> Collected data
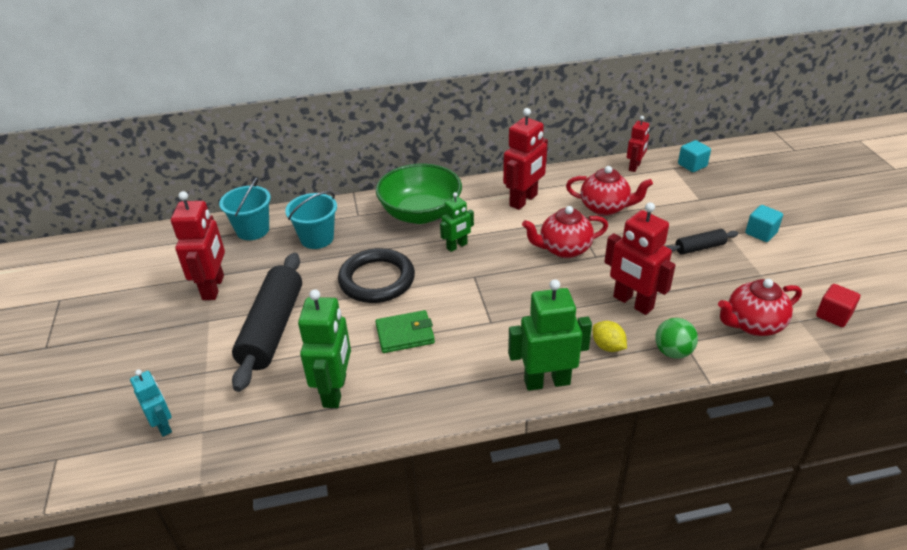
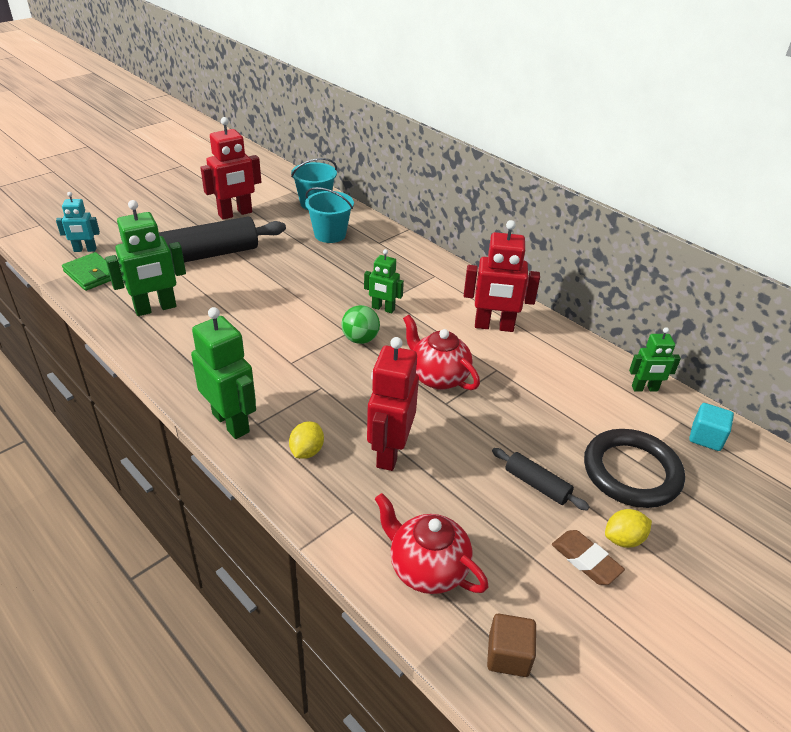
camera: 55 degrees right, 0 degrees up
(163, 425) = (85, 250): turquoise robot -> turquoise robot turned 60 degrees clockwise
(377, 280) = (301, 282): black ring -> black ring (631, 472)
(405, 334) = (242, 320): green wallet -> green wallet (91, 274)
(420, 213) = (412, 273): green bowl -> none
(605, 208) = (539, 386): red teapot -> none
(634, 167) = (644, 388): red robot -> green robot
(673, 352) = (331, 505): green ball -> green ball (360, 339)
(761, 233) = (623, 539): turquoise cube -> yellow lemon
(771, 254) = (585, 560): none -> brown eraser
(833, 315) = (508, 655): red cube -> brown cube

> Assignment
What lines above hold the word "robot"? List them all.

> Reply
(163, 425) = (85, 250): turquoise robot -> turquoise robot turned 60 degrees clockwise
(634, 167) = (644, 388): red robot -> green robot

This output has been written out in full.